(DATA FOR THIS EXERCISE)

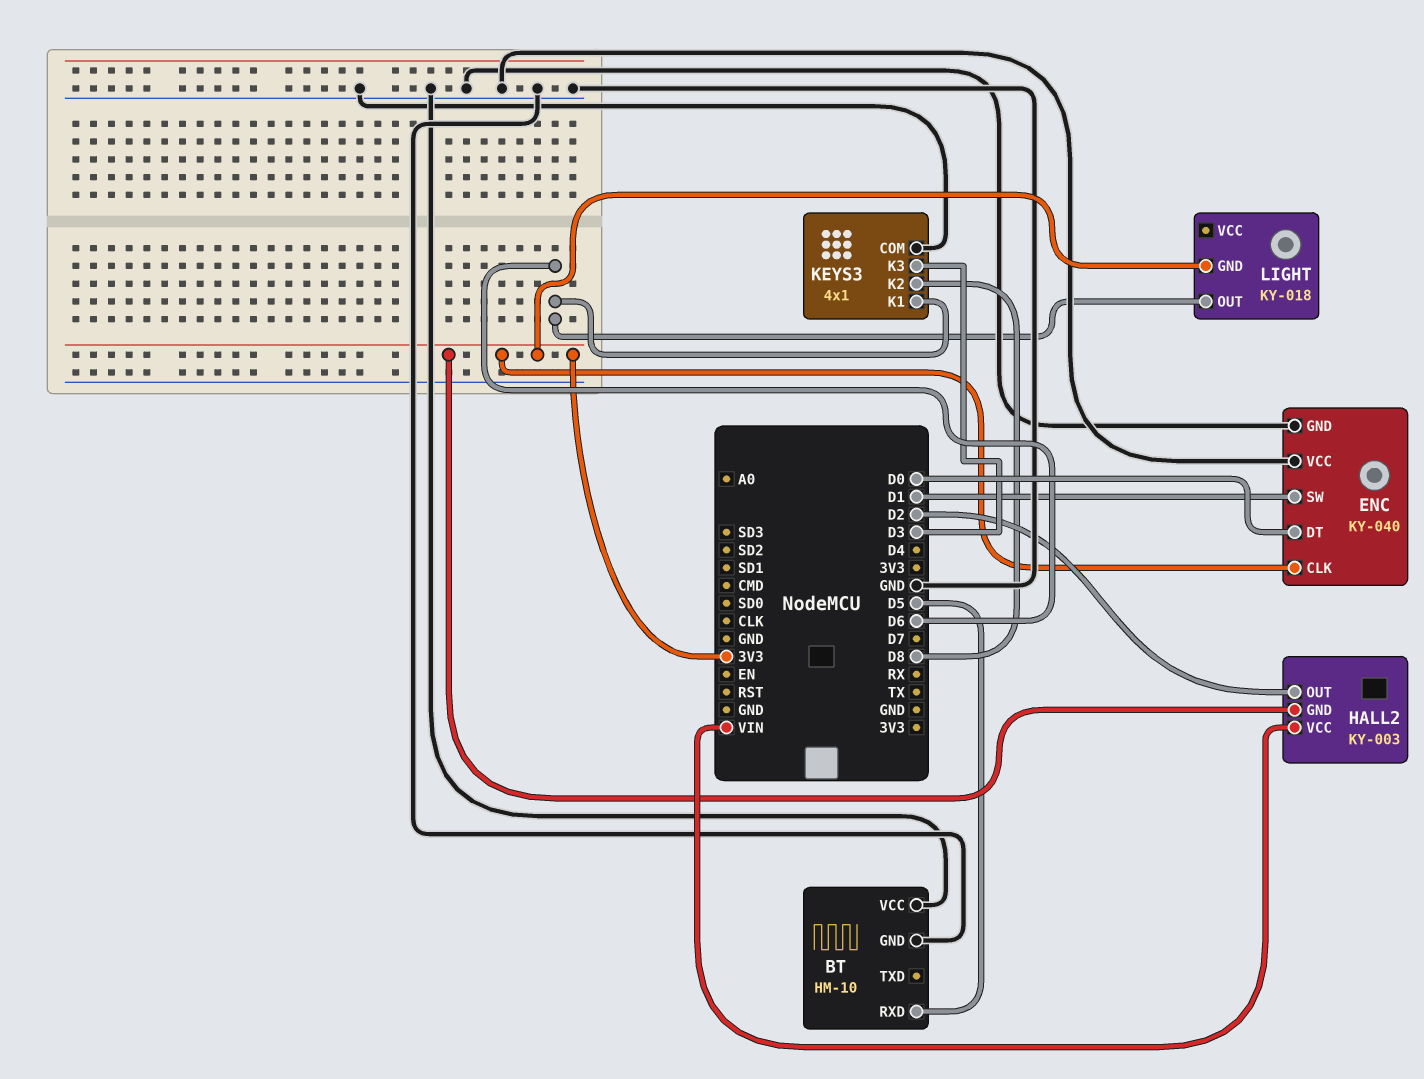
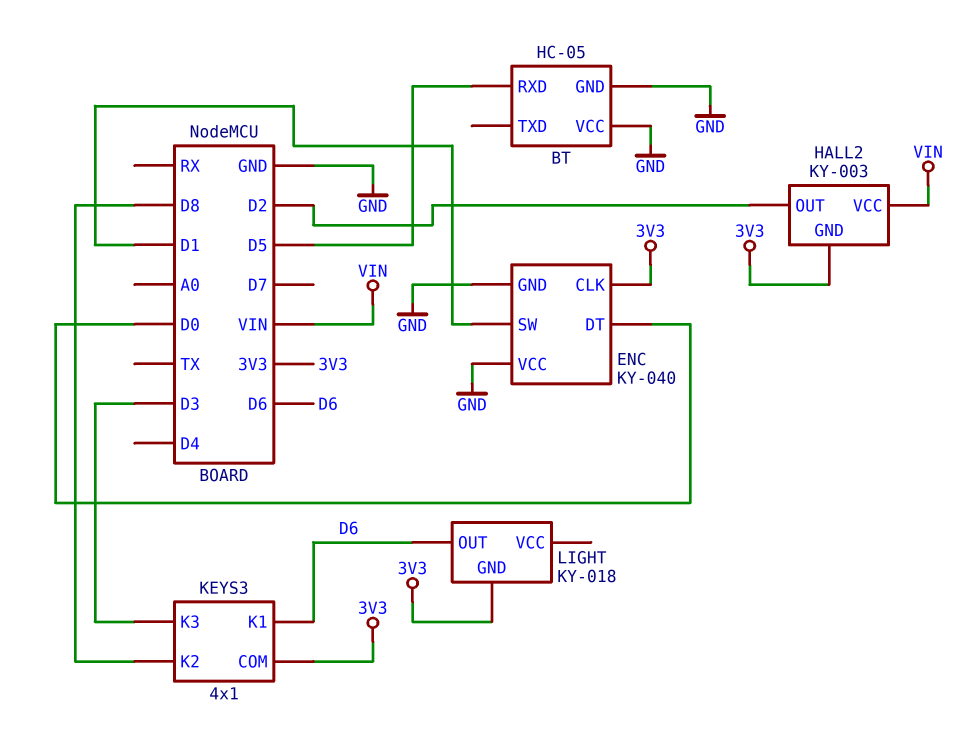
BT: HM-10 -> HC-05
KEYS3 pin COM: GND -> 3V3

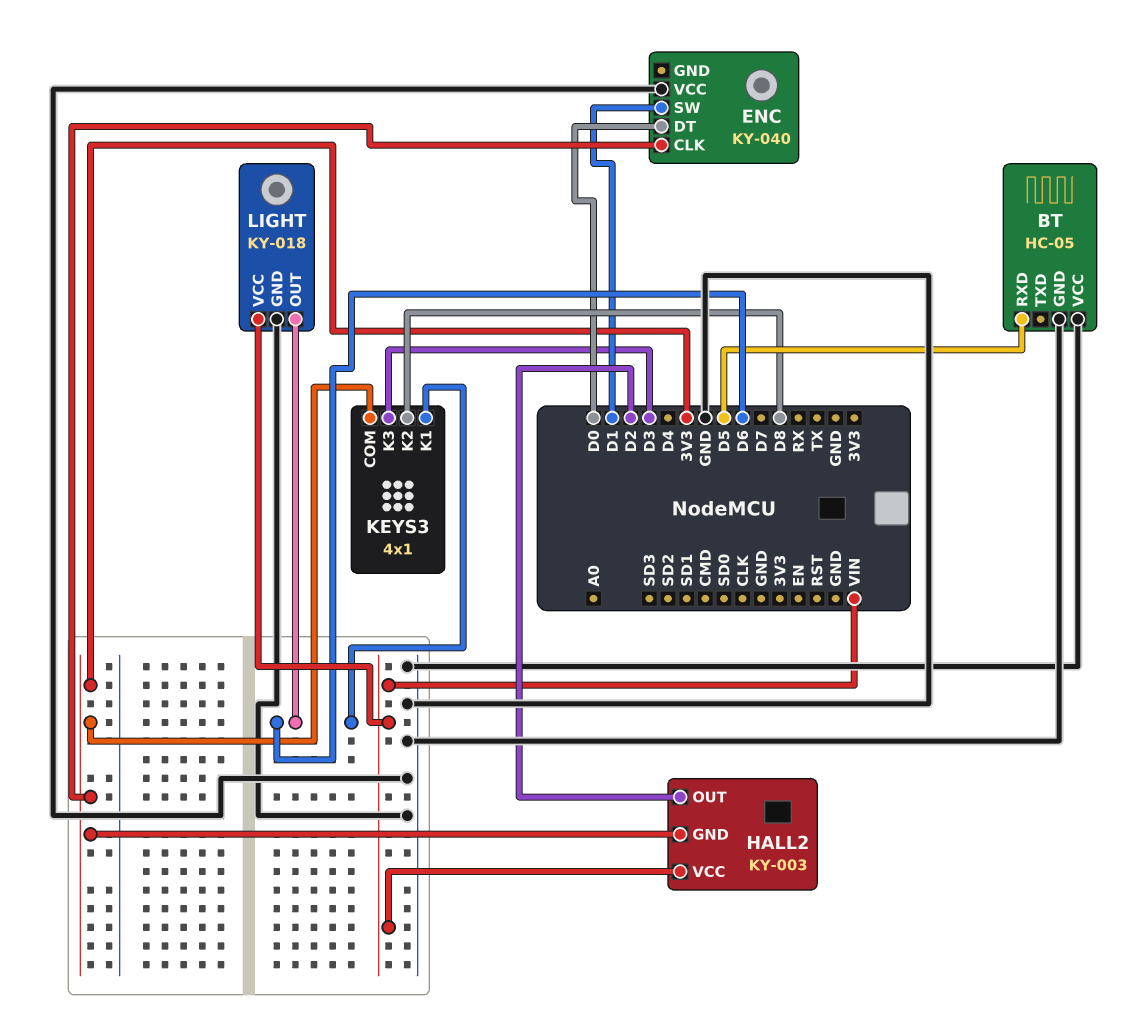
ENC pin GND: GND -> none
LIGHT pin GND: 3V3 -> GND
LIGHT pin VCC: none -> VIN

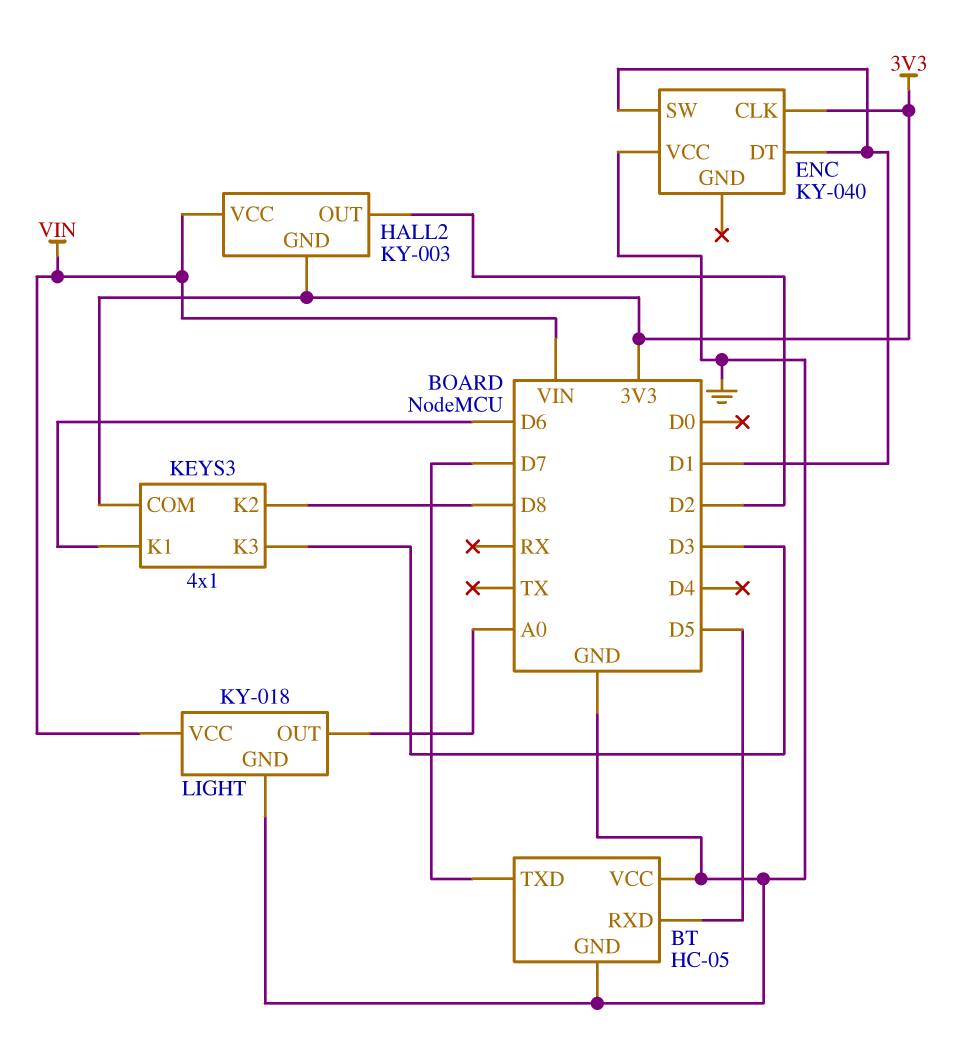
BT pin TXD: none -> D7
ENC pin DT: D0 -> D1
LIGHT pin OUT: D6 -> A0

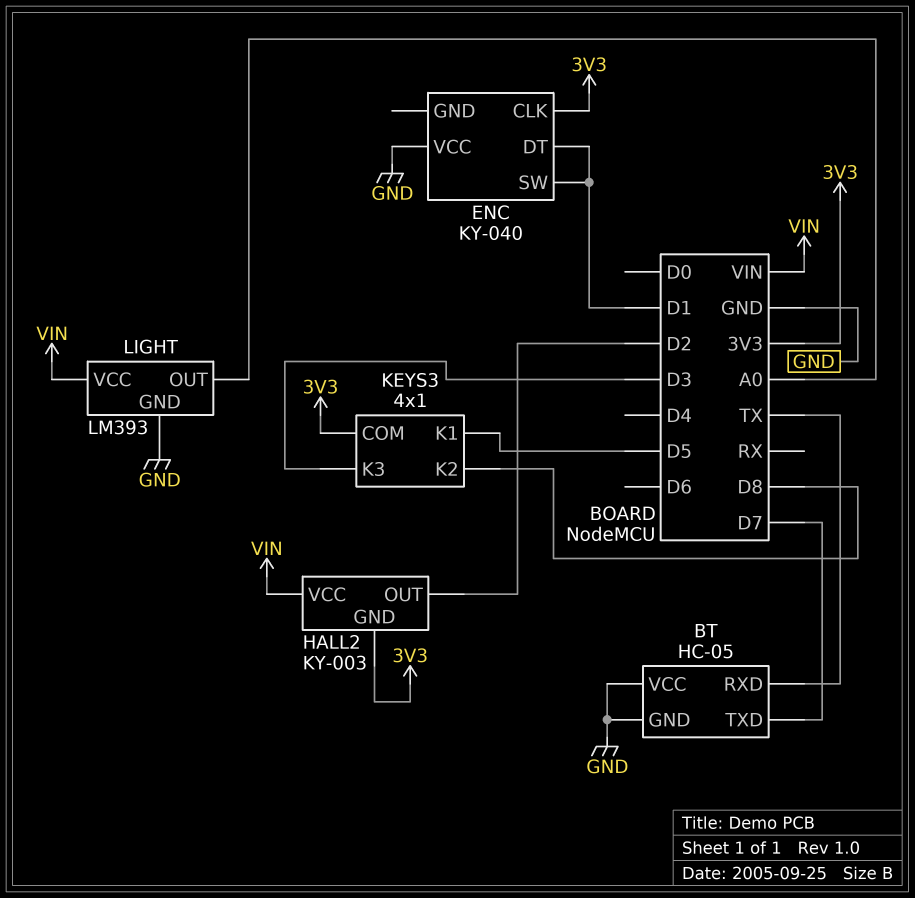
BT pin RXD: D5 -> TX
KEYS3 pin K1: D6 -> D5
LIGHT: KY-018 -> LM393

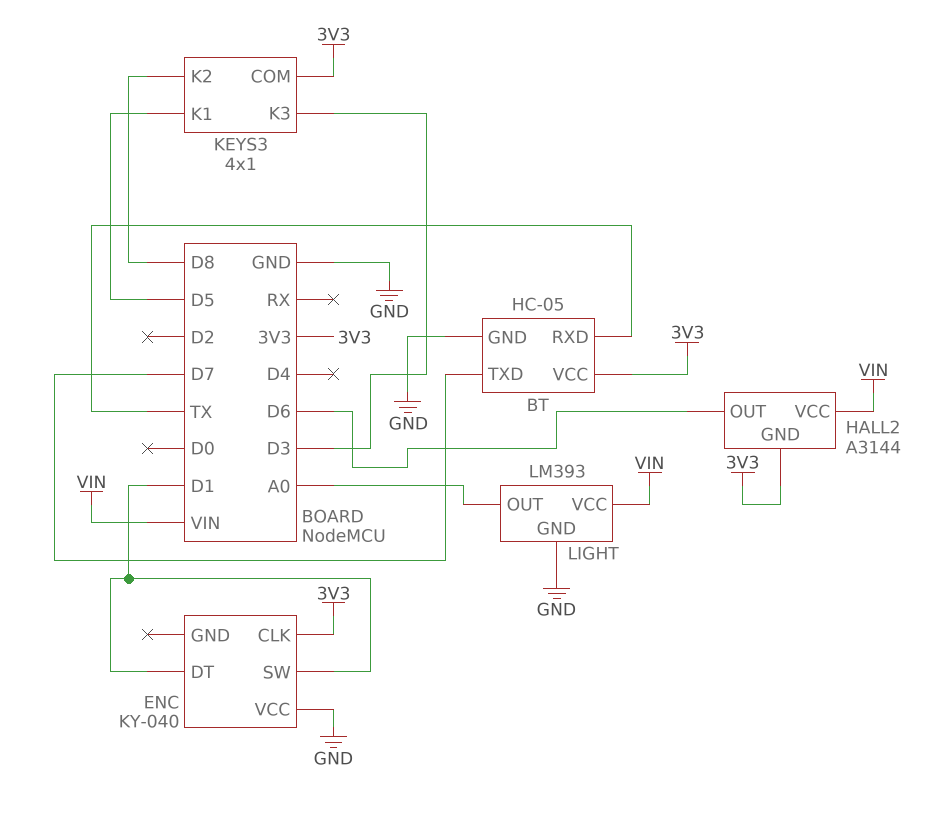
BT pin VCC: GND -> 3V3
HALL2: KY-003 -> A3144
HALL2 pin OUT: D2 -> D6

(End DATA FOR THIS EXERCISE)

* _WHAT YOU ARE ASKED TO DO_: When the entries above show the word "none" in a line, copy that line out.

* _SOLUTION TO THIS EXERCISE_:
ENC pin GND: GND -> none
LIGHT pin VCC: none -> VIN
BT pin TXD: none -> D7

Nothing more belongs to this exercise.